• _WHAT THE EXERCISE ASKS_
From the data underneath, reproduce exactly the stretch that begins at the line with "green light bulb [358,312,464,393] -> none" and ends after the line with "none -> pink spoon [467,497,517,619]".

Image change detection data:
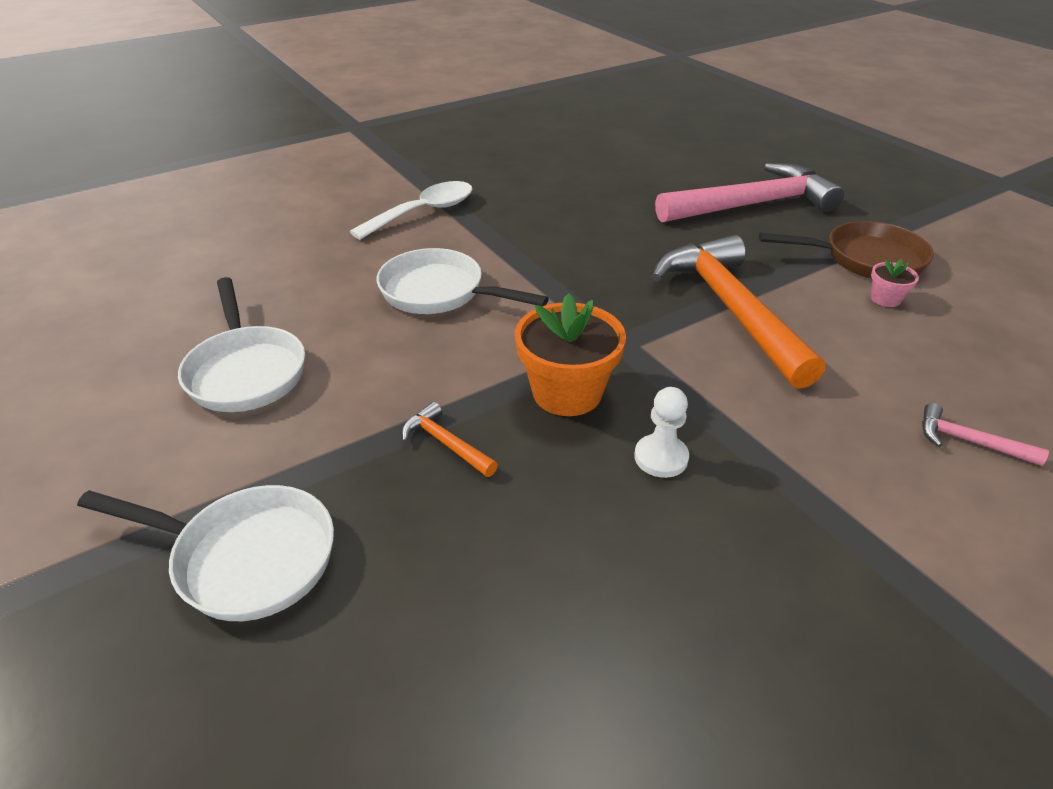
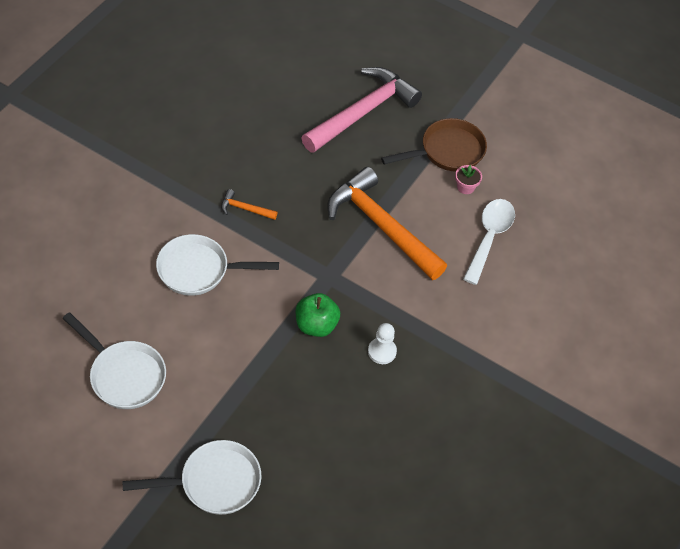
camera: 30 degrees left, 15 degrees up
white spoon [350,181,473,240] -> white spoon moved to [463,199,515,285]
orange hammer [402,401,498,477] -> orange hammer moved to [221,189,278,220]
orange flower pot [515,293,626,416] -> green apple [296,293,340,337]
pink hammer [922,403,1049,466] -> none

---

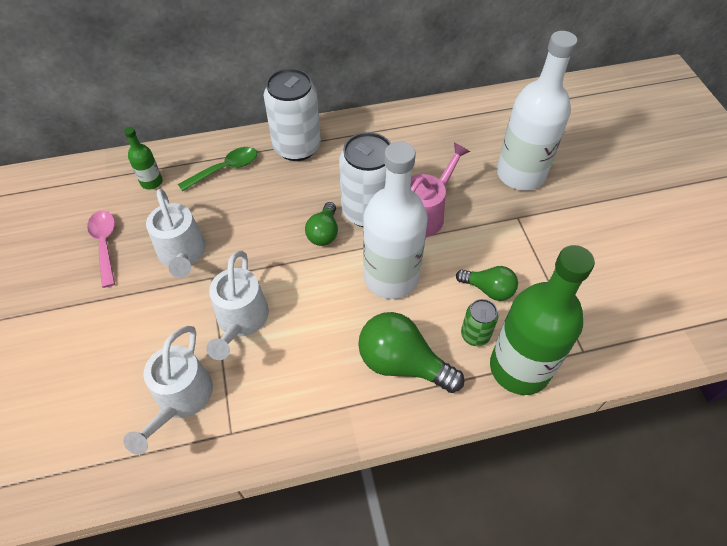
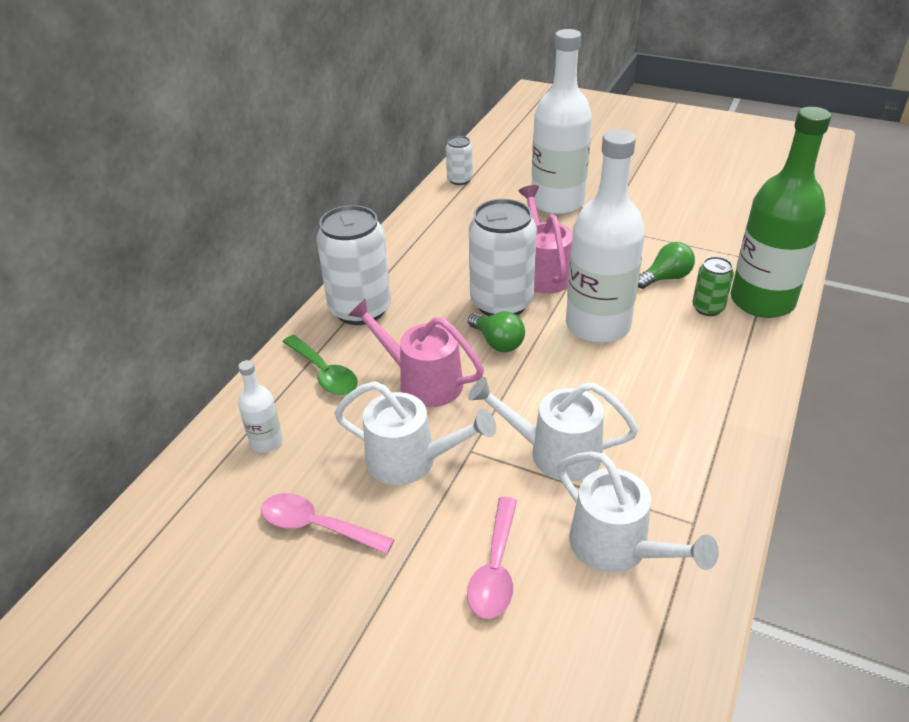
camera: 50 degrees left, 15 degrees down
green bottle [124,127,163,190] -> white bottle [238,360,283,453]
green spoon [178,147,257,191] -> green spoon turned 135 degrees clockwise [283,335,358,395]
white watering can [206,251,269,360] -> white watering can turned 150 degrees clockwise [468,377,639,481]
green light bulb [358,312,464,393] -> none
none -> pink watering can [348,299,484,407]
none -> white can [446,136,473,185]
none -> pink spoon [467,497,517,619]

• _RESULT BELOW_
green light bulb [358,312,464,393] -> none
none -> pink watering can [348,299,484,407]
none -> white can [446,136,473,185]
none -> pink spoon [467,497,517,619]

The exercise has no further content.